* **EXERCISE**
Reproduce every one of the records below word for word, but omit the pictures.

BEGIN DATA UNDER STUDY

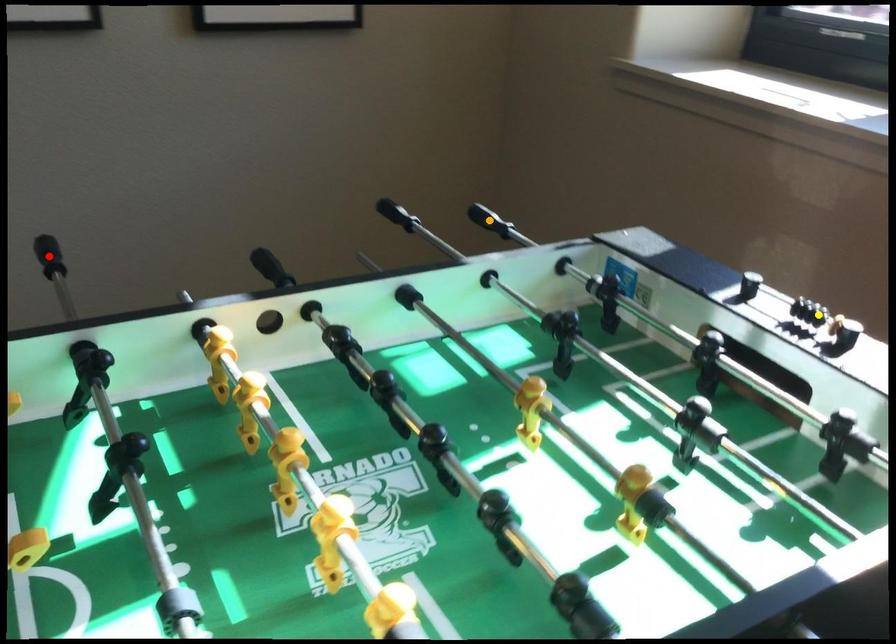
Order these from nearest to farthest:
yellow point | red point | orange point

yellow point → red point → orange point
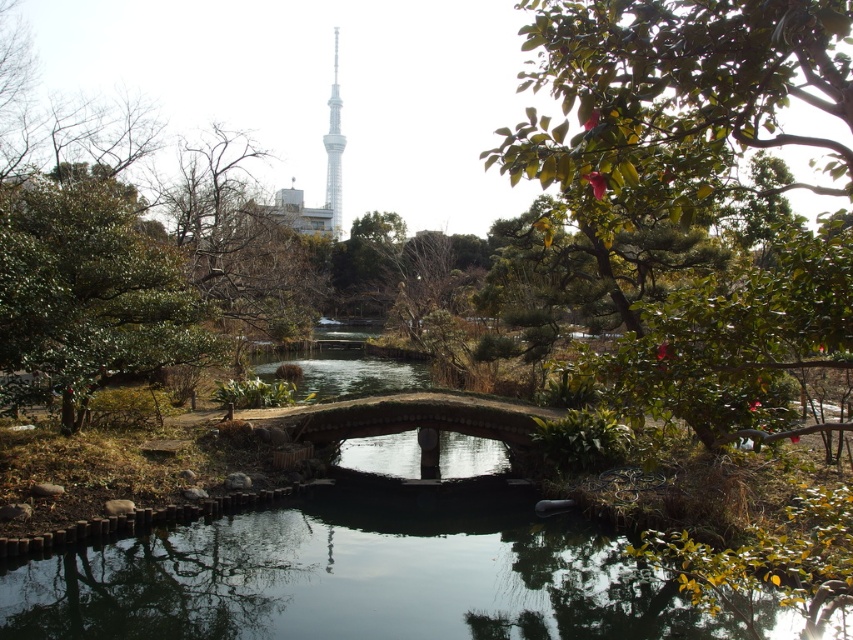
Does point (755, 417) come closer to viewer compared to point (335, 104)?

That is True.

Can you confirm if green leafy tree at center is shorter than white glassy eiffel tower at upper center?

Correct, green leafy tree at center is not as tall as white glassy eiffel tower at upper center.

Is point (834, 97) closer to viewer compared to point (328, 124)?

Yes.

You are a GUI agent. You are given a task and a screenshot of the screen. Output one action in this format:
    pyautogui.click(x=<x>, y=<y>)
    Task: Click on the green leafy tree at center
    The height and width of the screenshot is (640, 853).
    Given the screenshot: What is the action you would take?
    pyautogui.click(x=675, y=97)

Can you confirm if green leafy tree at left is wider than white glassy eiffel tower at upper center?

Yes, green leafy tree at left is wider than white glassy eiffel tower at upper center.

Looking at this image, does green leafy tree at left appear on the right side of white glassy eiffel tower at upper center?

Indeed, green leafy tree at left is positioned on the right side of white glassy eiffel tower at upper center.

This screenshot has width=853, height=640. What do you see at coordinates (103, 243) in the screenshot?
I see `green leafy tree at left` at bounding box center [103, 243].

Identify the location of green leafy tree at left. The height and width of the screenshot is (640, 853). (103, 243).

Is green leafy tree at center positioned behind green leafy tree at left?

No, it is not.

Does point (705, 195) lie in front of point (26, 225)?

Yes.

The image size is (853, 640). Identify the location of green leafy tree at center. (675, 97).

END DATA UNDER STUDY

* **RESPONSE TO THE TASK**
Order these from nearest to farthest:
yellow point | red point | orange point

yellow point → red point → orange point
Does point (755, 417) come closer to viewer compared to point (335, 104)?

That is True.

Can you confirm if green leafy tree at center is shorter than white glassy eiffel tower at upper center?

Correct, green leafy tree at center is not as tall as white glassy eiffel tower at upper center.

Is point (834, 97) closer to viewer compared to point (328, 124)?

Yes.

You are a GUI agent. You are given a task and a screenshot of the screen. Output one action in this format:
    pyautogui.click(x=<x>, y=<y>)
    Task: Click on the green leafy tree at center
    The height and width of the screenshot is (640, 853).
    Given the screenshot: What is the action you would take?
    pyautogui.click(x=675, y=97)

Can you confirm if green leafy tree at left is wider than white glassy eiffel tower at upper center?

Yes, green leafy tree at left is wider than white glassy eiffel tower at upper center.

Looking at this image, does green leafy tree at left appear on the right side of white glassy eiffel tower at upper center?

Indeed, green leafy tree at left is positioned on the right side of white glassy eiffel tower at upper center.

This screenshot has width=853, height=640. What do you see at coordinates (103, 243) in the screenshot?
I see `green leafy tree at left` at bounding box center [103, 243].

Identify the location of green leafy tree at left. The height and width of the screenshot is (640, 853). (103, 243).

Is green leafy tree at center positioned behind green leafy tree at left?

No, it is not.

Does point (705, 195) lie in front of point (26, 225)?

Yes.

The image size is (853, 640). Identify the location of green leafy tree at center. (675, 97).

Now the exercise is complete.